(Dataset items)
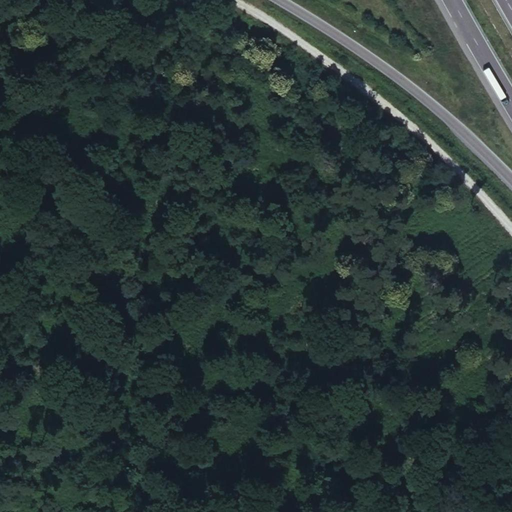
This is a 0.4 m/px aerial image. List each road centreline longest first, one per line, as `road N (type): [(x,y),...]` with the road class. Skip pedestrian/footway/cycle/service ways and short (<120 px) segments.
road 1 (track): [(231,0),(364,87),(511,234)]
road 2 (motorway): [(277,0),(375,62),(511,183)]
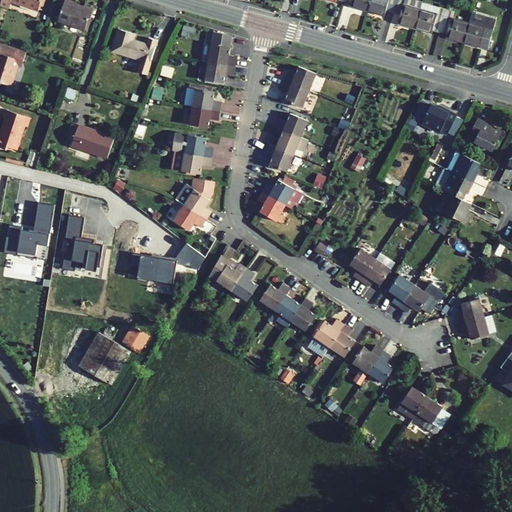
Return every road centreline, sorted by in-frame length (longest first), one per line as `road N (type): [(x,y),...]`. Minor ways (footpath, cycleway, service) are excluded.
road 1 (residential): [(265,25),(236,193),(240,221),(393,330),(423,342)]
road 2 (tertiary): [(265,25),(504,93)]
road 3 (tertiary): [(0,363),(45,439),(51,511)]
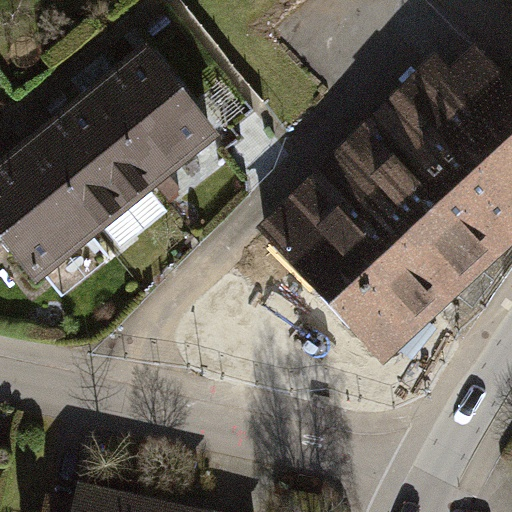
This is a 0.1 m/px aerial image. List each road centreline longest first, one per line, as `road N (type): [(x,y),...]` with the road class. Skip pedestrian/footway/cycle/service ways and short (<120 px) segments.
road 1 (residential): [(437,477),(0,381)]
road 2 (tertiary): [(511,352),(437,477)]
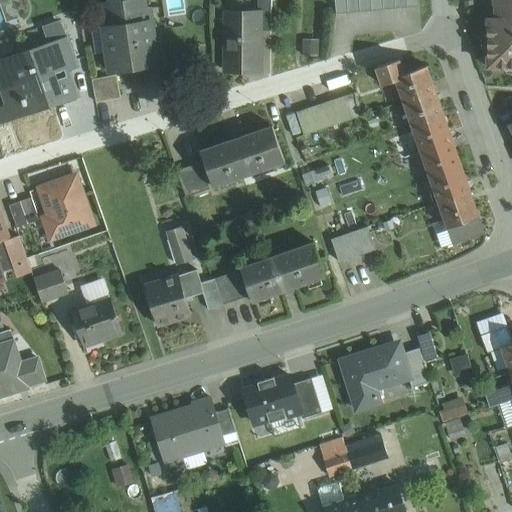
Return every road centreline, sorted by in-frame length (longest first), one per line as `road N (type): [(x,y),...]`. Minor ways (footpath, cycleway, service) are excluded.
road 1 (residential): [(511,264),(10,424)]
road 2 (residential): [(0,169),(454,31)]
road 3 (residential): [(454,31),(511,208)]
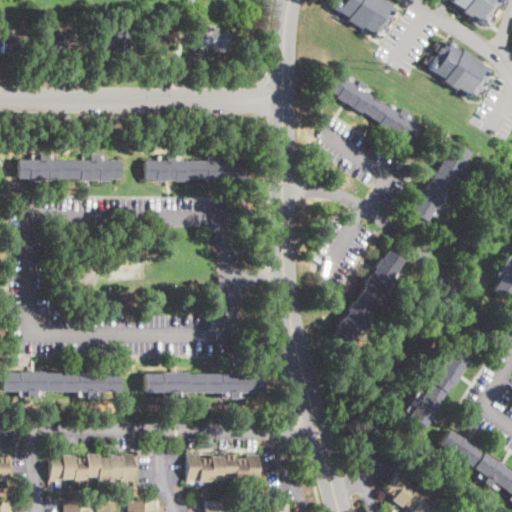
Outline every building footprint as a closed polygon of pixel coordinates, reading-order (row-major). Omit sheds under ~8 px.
[(377,33),(375,35),(330,8),(334,0),(379,0),(392,8),(377,33)] [(497,0),(482,22),(482,23),(449,1),(449,0),(497,0)] [(50,10),(49,18),(40,17),(41,9),(50,10)] [(113,20),(114,32),(123,32),(124,53),(110,54),(110,48),(97,49),(96,31),(101,30),(100,20),(113,20)] [(229,29),(229,52),(213,53),(213,48),(197,48),(196,34),(196,30),(229,29)] [(58,52),(42,53),(41,33),(76,32),(76,52),(58,52)] [(160,53),(143,53),(143,32),(172,32),(172,49),(160,49),(160,53)] [(0,39),(16,40),(15,55),(0,55),(0,39)] [(471,94),(469,98),(426,69),(444,41),(487,70),(471,94)] [(335,74),(354,86),(357,80),(364,84),(361,89),(397,112),(400,107),(407,111),(403,117),(421,128),(412,144),(326,89),(335,74)] [(467,162),(453,183),(449,179),(441,192),(445,198),(432,217),(428,214),(422,221),(408,211),(452,142),(467,152),(462,158),(467,162)] [(78,160),(87,160),(87,153),(96,154),(96,160),(118,160),(118,178),(107,178),(107,180),(96,180),(96,179),(88,179),(88,180),(77,180),(77,178),(56,178),(56,180),(27,180),(27,178),(16,178),(16,160),(37,160),(37,153),(46,153),(46,160),(78,160)] [(224,156),(224,161),(245,161),(245,179),(234,179),(234,181),(204,181),(204,179),(183,179),(183,181),(154,181),(154,179),(143,178),(143,160),(164,160),(164,155),(172,155),(172,160),(215,161),(215,154),(224,155),(224,156)] [(385,250),(401,259),(390,277),(395,281),(390,288),(384,284),(363,319),(367,322),(362,330),(357,326),(344,347),(330,336),(335,327),(334,326),(340,316),(341,316),(345,310),(344,309),(350,301),(352,302),(363,284),(361,283),(377,258),(379,259),(385,250)] [(511,294),(511,293),(506,300),(490,289),(498,279),(494,274),(507,255),(511,258),(511,294)] [(472,350),(457,373),(415,435),(400,425),(412,407),(406,403),(411,396),(417,400),(440,365),(435,361),(439,354),(444,357),(456,339),(472,350)] [(0,373),(116,373),(116,391),(91,391),(91,397),(83,397),(83,391),(32,391),(32,397),(24,397),(24,391),(0,391),(0,373)] [(259,374),(259,392),(234,392),(234,398),(226,398),(226,393),(175,392),(175,399),(167,399),(167,393),(142,393),(142,373),(259,374)] [(447,429),(499,464),(511,472),(511,495),(490,481),(487,486),(480,481),(483,476),(457,458),(454,463),(446,458),(449,454),(436,445),(447,429)] [(95,456),(120,456),(120,454),(131,454),(131,480),(119,480),(119,479),(107,479),(107,481),(95,481),(95,477),(83,477),(83,481),(71,481),(71,478),(60,478),(60,481),(48,481),(48,453),(58,453),(58,457),(83,457),(83,453),(95,453),(95,456)] [(197,453),(197,458),(208,458),(208,455),(233,455),(233,460),(245,460),(245,454),(257,454),(257,481),(232,481),(232,477),(220,477),(220,479),(208,479),(208,481),(185,481),(185,453),(197,453)] [(404,481),(412,487),(414,484),(425,492),(422,496),(431,502),(434,499),(444,506),(442,510),(445,511),(410,511),(412,510),(403,503),(400,507),(389,500),(392,496),(382,490),(396,470),(406,477),(404,481)] [(0,511),(9,511),(10,500),(0,499),(0,511)] [(62,511),(63,499),(89,500),(88,511),(62,511)] [(153,504),(153,511),(127,511),(127,500),(153,500),(153,504)] [(202,511),(203,502),(226,502),(226,511),(202,511)] [(286,511),(262,511),(262,503),(286,503),(286,511)]
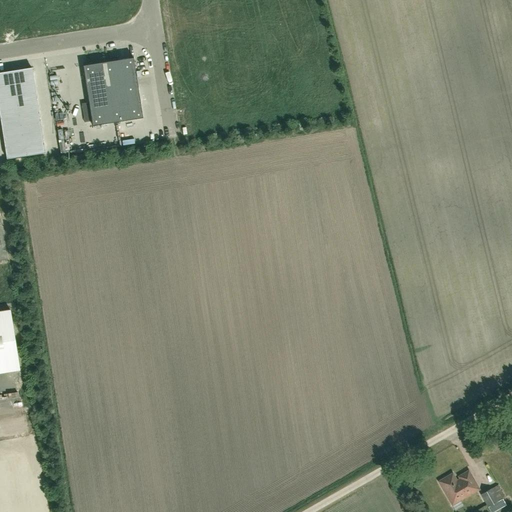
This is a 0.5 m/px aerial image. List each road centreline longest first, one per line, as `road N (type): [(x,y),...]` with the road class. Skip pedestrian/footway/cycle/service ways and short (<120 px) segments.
road 1 (unclassified): [(309,511),(511,396)]
road 2 (unclassified): [(0,51),(153,27)]
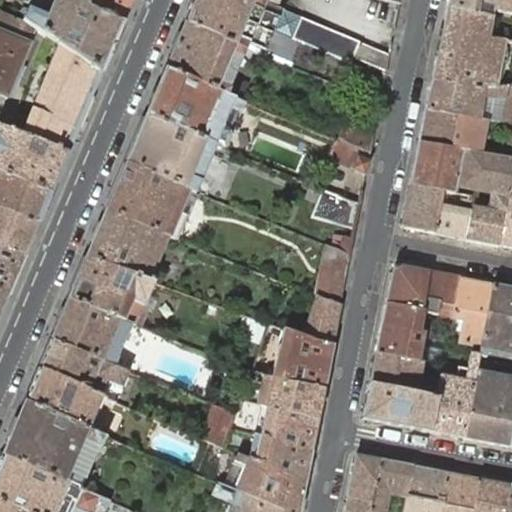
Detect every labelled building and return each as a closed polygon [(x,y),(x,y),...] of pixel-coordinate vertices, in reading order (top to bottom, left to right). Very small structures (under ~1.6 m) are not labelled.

What is asked:
Please copy the data from its start through the line that contains "road 3 (tertiary): [(0,363),(45,439),(51,511)]", with "centreline" replaced by "centerline" and all else unchanged. Leave the pictures out of your answer.

Task output:
This is a 0.4 m/px aerial image. List each road centerline longest first, one per line, as `road N (type): [(x,y),...]` with the road class. Skip pedestrian/footway/cycle/service ways and short (<120 px) segments.
road 1 (track): [(231,0),(364,87),(511,234)]
road 2 (motorway): [(277,0),(375,62),(511,183)]
Return every road centerline, sorted by in-frame length (longest first), one per line as `road N (type): [(x,y),...]`. Minor ways (footpath, cycleway, service) are excluded.
road 1 (residential): [(265,25),(236,193),(240,221),(393,330),(423,342)]
road 2 (tertiary): [(265,25),(504,93)]
road 3 (tertiary): [(0,363),(45,439),(51,511)]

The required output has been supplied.